What is being asked
When the string "blue" occurs in a line of the records, show that line.

Data provided

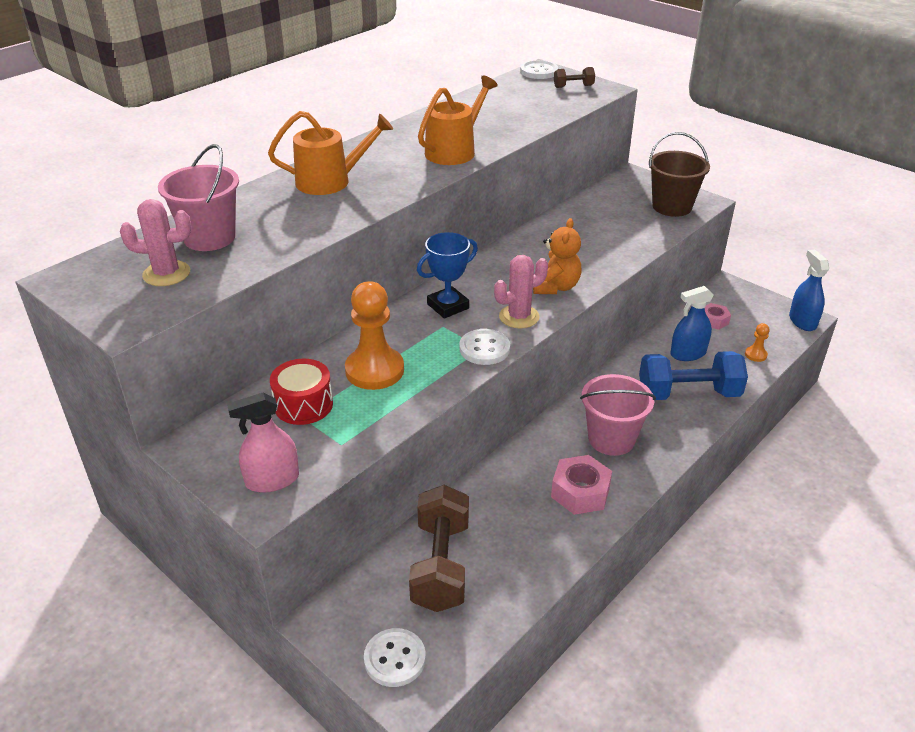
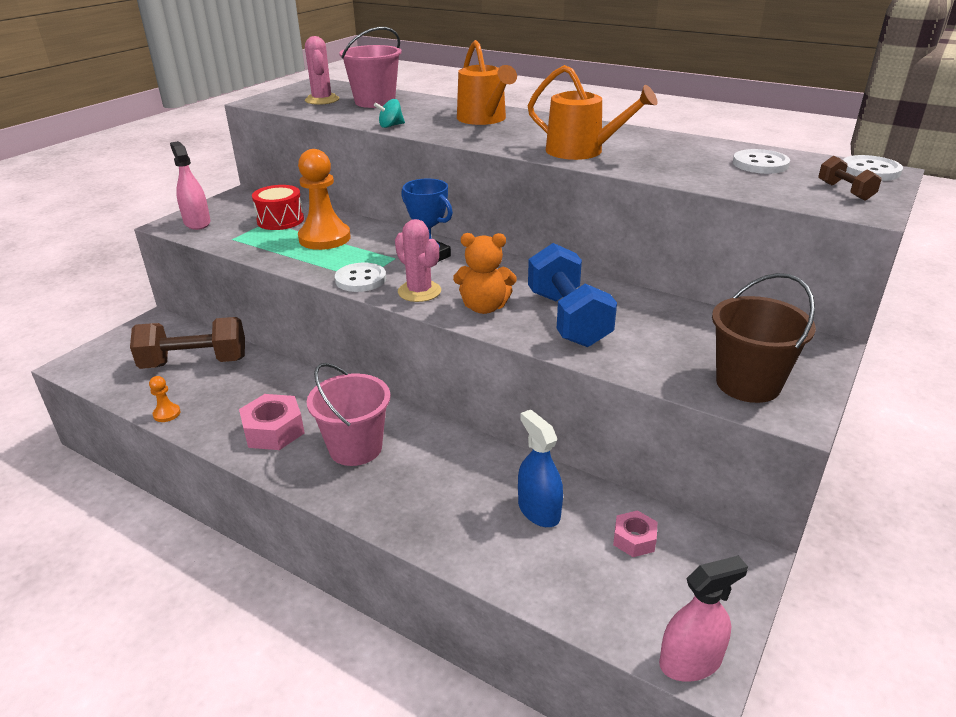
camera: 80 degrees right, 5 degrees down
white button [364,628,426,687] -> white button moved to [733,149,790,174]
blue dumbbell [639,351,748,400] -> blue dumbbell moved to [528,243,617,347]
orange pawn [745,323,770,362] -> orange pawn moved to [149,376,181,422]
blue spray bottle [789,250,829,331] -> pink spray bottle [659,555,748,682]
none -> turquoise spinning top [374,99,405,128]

Solution for this task
blue dumbbell [639,351,748,400] -> blue dumbbell moved to [528,243,617,347]
blue spray bottle [789,250,829,331] -> pink spray bottle [659,555,748,682]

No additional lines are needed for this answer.